### WRITTEN EXERCISE
Output exactly the lines between the line that contains "Here is an image." and the last line of the material, counting both.
---
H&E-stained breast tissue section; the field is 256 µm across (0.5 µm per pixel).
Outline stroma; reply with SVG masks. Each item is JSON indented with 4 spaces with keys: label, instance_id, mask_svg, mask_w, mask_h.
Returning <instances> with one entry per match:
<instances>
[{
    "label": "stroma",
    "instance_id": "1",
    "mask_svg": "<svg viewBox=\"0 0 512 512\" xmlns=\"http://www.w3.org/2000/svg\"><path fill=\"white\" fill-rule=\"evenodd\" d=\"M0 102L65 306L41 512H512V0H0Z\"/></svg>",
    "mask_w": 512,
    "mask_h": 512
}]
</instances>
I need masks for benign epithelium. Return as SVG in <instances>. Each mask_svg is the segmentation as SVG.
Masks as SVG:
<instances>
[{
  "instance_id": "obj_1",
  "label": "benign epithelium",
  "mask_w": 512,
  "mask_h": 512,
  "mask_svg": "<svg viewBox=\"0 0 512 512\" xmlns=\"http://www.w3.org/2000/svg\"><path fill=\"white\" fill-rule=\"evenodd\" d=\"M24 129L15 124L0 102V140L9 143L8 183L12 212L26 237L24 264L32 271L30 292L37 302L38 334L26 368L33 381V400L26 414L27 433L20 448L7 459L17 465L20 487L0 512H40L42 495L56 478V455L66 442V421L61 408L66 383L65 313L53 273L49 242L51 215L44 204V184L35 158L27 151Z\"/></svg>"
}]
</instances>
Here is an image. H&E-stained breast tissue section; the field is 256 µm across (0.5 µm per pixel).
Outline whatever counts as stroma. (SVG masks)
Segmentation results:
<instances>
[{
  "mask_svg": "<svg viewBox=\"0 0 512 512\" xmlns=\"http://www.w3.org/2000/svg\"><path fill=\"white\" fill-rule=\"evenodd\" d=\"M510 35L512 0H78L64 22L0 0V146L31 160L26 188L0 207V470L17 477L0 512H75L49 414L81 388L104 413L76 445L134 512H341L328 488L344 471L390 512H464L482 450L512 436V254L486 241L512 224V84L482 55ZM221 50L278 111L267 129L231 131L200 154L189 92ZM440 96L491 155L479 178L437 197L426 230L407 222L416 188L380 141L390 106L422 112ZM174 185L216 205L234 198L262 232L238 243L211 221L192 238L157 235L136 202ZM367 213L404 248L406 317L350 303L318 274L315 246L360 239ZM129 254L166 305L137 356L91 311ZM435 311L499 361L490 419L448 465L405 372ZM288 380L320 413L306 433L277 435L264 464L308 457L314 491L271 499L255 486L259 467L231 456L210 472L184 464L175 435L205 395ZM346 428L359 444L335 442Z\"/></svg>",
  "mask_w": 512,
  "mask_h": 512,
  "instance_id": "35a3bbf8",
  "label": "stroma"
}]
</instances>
---
### EXERCISE RESULT
Here is an image. H&E-stained breast tissue section; the field is 256 µm across (0.5 µm per pixel).
Outline whatever counts as stroma. (SVG masks)
Segmentation results:
<instances>
[{
  "mask_svg": "<svg viewBox=\"0 0 512 512\" xmlns=\"http://www.w3.org/2000/svg\"><path fill=\"white\" fill-rule=\"evenodd\" d=\"M510 35L512 0H78L64 22L0 0V146L31 160L26 188L0 207V470L17 477L0 512H75L49 414L81 388L104 413L76 445L134 512H341L328 488L344 471L390 512H464L482 450L512 436V254L486 241L512 224V84L482 55ZM221 50L278 111L267 129L231 131L200 154L189 92ZM440 96L491 155L479 178L437 197L426 230L407 222L416 188L380 141L390 106L422 112ZM174 185L216 205L234 198L262 232L238 243L211 221L192 238L157 235L136 202ZM367 213L404 248L406 317L350 303L318 274L315 246L360 239ZM129 254L166 305L137 356L91 311ZM435 311L499 361L490 419L448 465L405 372ZM288 380L320 413L306 433L277 435L264 464L308 457L314 491L271 499L255 486L259 467L231 456L210 472L184 464L175 435L205 395ZM346 428L359 444L335 442Z\"/></svg>",
  "mask_w": 512,
  "mask_h": 512,
  "instance_id": "35a3bbf8",
  "label": "stroma"
}]
</instances>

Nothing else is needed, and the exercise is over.